- Brief -
Which lines of the entries below include "docx"? List them all.

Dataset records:
▽

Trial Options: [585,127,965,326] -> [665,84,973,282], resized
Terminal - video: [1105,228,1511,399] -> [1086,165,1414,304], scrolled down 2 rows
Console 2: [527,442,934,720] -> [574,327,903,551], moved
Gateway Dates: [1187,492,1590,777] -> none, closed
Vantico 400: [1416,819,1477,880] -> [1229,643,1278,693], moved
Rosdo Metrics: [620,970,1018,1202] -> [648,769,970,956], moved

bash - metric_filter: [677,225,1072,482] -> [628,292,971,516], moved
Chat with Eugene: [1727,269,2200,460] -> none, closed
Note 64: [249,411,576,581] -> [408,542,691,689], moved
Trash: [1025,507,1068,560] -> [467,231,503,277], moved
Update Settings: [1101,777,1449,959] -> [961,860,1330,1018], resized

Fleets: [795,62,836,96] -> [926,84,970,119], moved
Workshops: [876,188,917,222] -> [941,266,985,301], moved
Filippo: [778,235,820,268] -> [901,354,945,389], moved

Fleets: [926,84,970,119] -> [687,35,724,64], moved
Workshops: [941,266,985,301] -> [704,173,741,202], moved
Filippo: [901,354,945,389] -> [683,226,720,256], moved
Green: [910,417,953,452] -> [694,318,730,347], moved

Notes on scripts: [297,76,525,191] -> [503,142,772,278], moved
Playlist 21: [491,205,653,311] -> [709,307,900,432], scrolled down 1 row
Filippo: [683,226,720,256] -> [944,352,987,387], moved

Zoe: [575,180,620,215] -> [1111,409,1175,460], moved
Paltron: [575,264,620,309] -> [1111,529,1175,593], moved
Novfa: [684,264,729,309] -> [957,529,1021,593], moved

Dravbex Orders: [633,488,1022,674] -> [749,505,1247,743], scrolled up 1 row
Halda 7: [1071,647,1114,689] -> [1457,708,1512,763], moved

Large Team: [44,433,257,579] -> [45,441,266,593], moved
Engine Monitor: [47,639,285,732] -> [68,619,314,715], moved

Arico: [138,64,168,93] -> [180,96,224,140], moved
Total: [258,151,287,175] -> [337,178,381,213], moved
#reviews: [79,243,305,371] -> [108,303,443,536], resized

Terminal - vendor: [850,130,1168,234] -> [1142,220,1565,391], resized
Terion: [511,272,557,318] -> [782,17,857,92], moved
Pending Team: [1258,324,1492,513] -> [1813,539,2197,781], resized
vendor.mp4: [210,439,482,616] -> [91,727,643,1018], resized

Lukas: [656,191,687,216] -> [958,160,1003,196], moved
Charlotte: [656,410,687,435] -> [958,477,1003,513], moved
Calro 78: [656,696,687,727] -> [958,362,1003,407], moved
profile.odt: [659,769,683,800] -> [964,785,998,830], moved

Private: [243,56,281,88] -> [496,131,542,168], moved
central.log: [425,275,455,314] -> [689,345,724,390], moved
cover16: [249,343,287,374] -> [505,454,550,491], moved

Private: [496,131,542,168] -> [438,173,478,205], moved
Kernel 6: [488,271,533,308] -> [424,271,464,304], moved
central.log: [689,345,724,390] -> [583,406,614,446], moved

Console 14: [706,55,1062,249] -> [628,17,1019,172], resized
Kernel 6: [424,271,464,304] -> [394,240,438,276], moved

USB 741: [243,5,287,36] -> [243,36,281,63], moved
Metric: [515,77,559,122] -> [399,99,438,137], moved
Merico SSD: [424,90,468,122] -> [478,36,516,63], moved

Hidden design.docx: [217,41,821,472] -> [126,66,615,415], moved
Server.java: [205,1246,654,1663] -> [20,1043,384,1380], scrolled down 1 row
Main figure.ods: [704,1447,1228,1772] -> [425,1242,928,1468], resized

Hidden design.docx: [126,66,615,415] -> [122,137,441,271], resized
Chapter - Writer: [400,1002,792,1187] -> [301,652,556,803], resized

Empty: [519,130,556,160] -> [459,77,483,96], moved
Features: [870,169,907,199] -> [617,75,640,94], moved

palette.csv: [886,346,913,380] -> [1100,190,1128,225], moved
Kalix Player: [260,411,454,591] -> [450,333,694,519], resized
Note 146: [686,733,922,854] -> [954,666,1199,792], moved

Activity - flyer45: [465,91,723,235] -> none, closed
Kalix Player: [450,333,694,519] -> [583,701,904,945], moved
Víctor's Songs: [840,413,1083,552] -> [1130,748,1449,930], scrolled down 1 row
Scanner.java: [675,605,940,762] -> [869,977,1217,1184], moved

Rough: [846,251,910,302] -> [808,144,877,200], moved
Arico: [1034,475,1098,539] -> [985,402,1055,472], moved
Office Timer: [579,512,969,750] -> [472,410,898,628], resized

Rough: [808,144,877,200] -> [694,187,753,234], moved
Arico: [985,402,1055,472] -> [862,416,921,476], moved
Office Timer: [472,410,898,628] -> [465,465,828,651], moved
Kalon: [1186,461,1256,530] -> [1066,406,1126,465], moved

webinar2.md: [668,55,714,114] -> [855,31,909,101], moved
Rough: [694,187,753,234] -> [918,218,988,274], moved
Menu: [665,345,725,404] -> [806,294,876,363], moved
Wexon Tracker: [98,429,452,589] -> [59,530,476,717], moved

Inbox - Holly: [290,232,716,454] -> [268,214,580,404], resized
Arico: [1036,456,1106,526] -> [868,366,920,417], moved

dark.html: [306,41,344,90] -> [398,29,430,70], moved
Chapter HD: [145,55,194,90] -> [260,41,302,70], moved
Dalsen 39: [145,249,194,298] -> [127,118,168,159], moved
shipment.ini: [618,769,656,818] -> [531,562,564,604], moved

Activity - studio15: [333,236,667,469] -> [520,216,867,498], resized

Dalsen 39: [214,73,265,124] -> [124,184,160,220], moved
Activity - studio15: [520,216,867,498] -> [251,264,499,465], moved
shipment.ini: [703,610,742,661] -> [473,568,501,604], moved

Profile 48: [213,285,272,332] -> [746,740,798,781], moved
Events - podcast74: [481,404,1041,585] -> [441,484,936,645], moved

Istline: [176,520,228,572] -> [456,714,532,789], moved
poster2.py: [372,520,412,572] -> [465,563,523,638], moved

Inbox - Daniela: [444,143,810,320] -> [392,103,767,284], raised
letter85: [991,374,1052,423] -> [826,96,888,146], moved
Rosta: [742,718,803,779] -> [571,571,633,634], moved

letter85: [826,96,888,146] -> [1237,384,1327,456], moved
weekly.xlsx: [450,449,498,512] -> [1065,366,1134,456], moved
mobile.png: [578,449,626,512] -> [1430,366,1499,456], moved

△

- Final answer -
Hidden design.docx: [217,41,821,472] -> [126,66,615,415], moved
Hidden design.docx: [126,66,615,415] -> [122,137,441,271], resized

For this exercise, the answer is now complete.